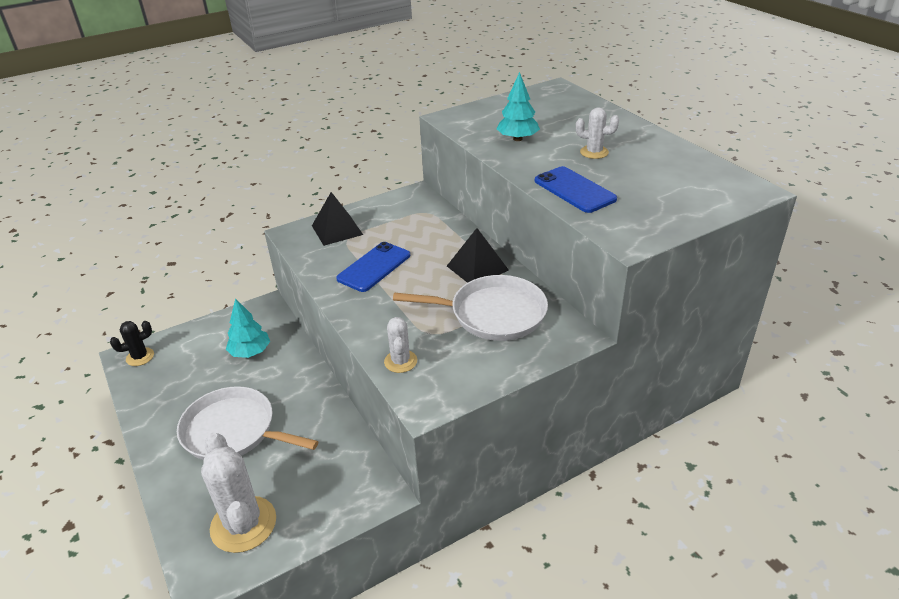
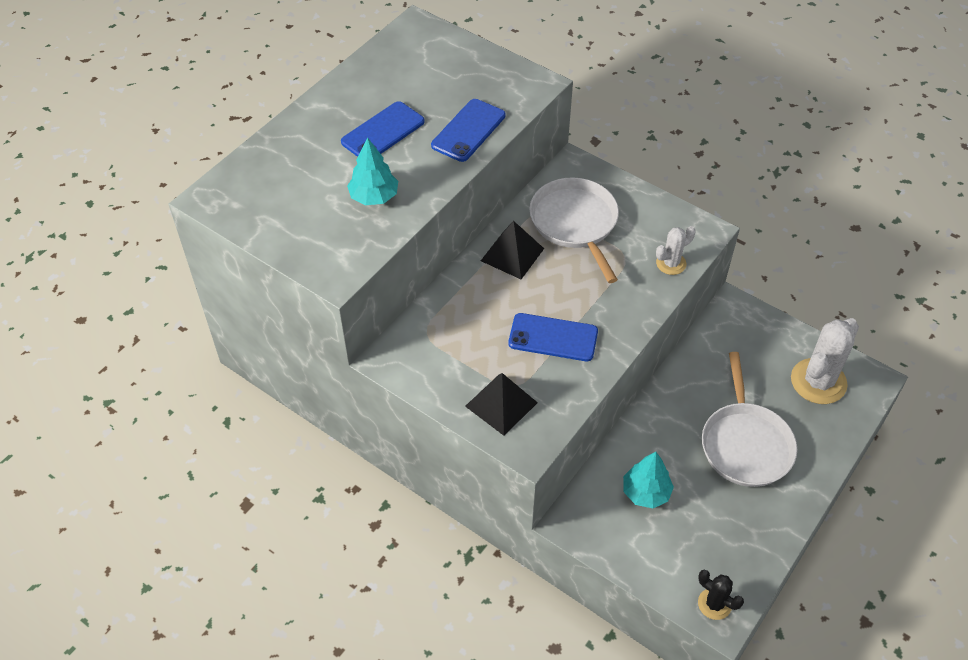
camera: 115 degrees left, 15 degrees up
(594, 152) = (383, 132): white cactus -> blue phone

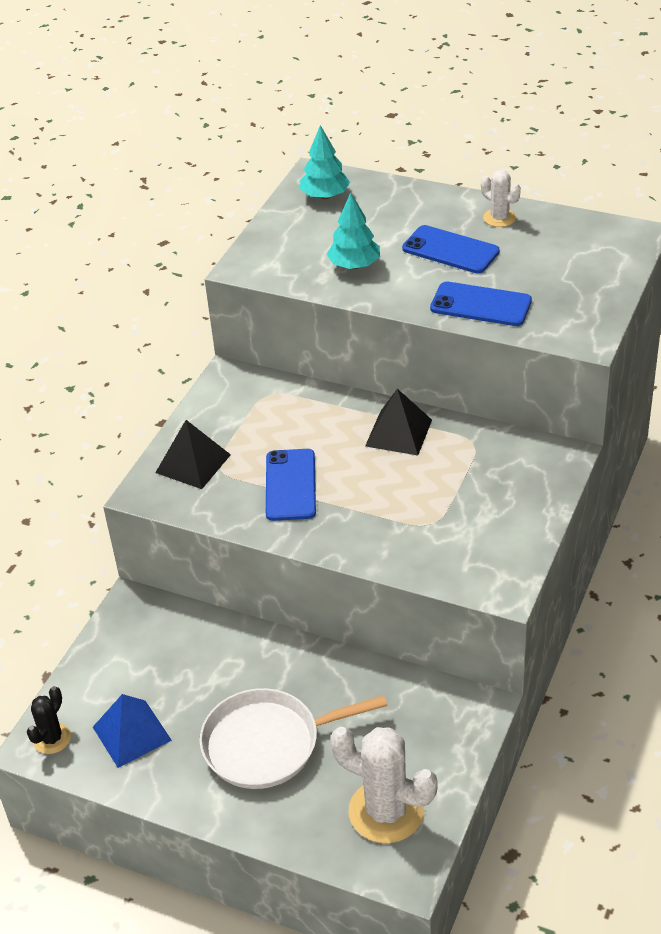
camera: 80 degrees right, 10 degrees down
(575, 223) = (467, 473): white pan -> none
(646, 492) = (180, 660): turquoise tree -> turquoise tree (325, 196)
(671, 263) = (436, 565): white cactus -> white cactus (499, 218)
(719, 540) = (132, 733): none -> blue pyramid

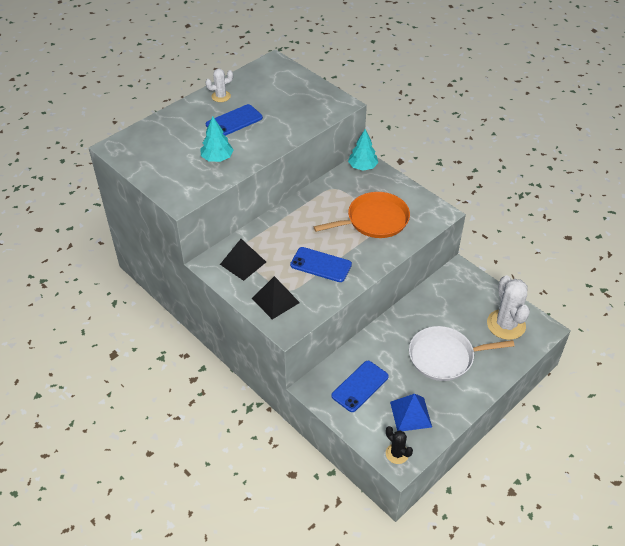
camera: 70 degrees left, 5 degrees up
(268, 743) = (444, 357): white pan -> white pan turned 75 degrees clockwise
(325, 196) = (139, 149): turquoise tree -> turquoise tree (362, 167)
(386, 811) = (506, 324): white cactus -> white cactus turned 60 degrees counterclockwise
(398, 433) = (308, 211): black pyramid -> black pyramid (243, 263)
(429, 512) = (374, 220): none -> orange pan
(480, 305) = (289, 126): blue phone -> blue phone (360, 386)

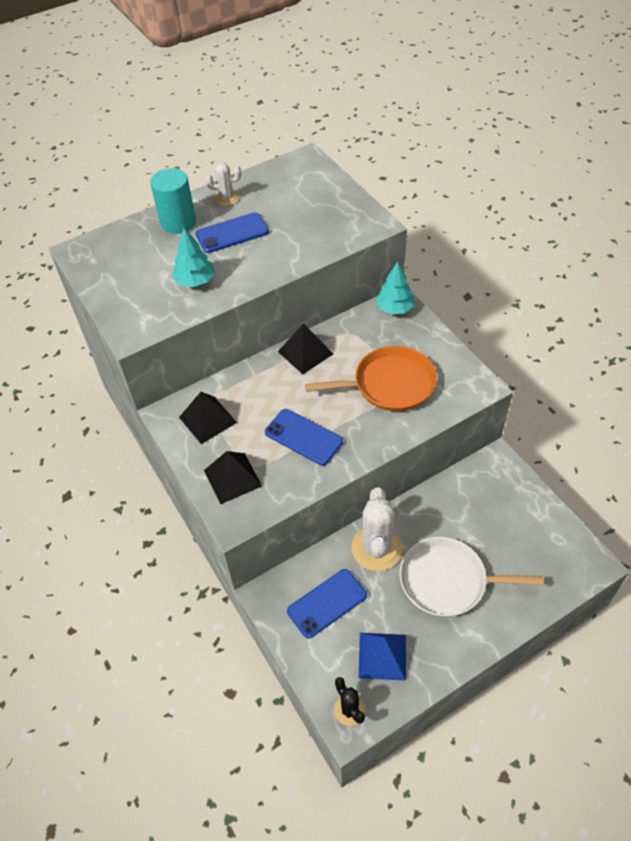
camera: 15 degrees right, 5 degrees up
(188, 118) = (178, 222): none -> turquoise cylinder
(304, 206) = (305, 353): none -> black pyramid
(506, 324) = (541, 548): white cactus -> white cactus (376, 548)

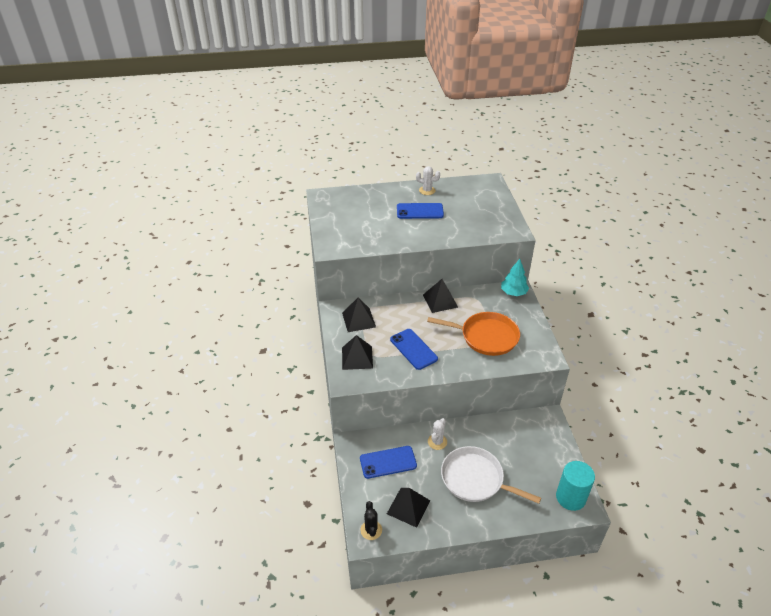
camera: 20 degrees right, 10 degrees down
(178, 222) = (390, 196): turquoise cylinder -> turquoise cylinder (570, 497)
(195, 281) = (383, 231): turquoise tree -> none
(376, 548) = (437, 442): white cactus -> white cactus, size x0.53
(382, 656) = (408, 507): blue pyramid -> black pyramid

——————————

Task prompt: An exact copy of the entries above is required; pictures are not part of it.

Task answer:
camera: 115 degrees left, 15 degrees up
(594, 152) = (383, 132): white cactus -> blue phone

camera: 80 degrees right, 10 degrees down
(575, 223) = (467, 473): white pan -> none
(646, 492) = (180, 660): turquoise tree -> turquoise tree (325, 196)
(671, 263) = (436, 565): white cactus -> white cactus (499, 218)
(719, 540) = (132, 733): none -> blue pyramid

camera: 70 degrees left, 5 degrees up
(268, 743) = (444, 357): white pan -> white pan turned 75 degrees clockwise
(325, 196) = (139, 149): turquoise tree -> turquoise tree (362, 167)
(386, 811) = (506, 324): white cactus -> white cactus turned 60 degrees counterclockwise
(398, 433) = (308, 211): black pyramid -> black pyramid (243, 263)
(429, 512) = (374, 220): none -> orange pan
(480, 305) = (289, 126): blue phone -> blue phone (360, 386)

camera: 15 degrees right, 5 degrees up
(188, 118) = (178, 222): none -> turquoise cylinder
(304, 206) = (305, 353): none -> black pyramid
(506, 324) = (541, 548): white cactus -> white cactus (376, 548)

camera: 20 degrees right, 10 degrees down
(178, 222) = (390, 196): turquoise cylinder -> turquoise cylinder (570, 497)
(195, 281) = (383, 231): turquoise tree -> none
(376, 548) = (437, 442): white cactus -> white cactus, size x0.53
(382, 656) = (408, 507): blue pyramid -> black pyramid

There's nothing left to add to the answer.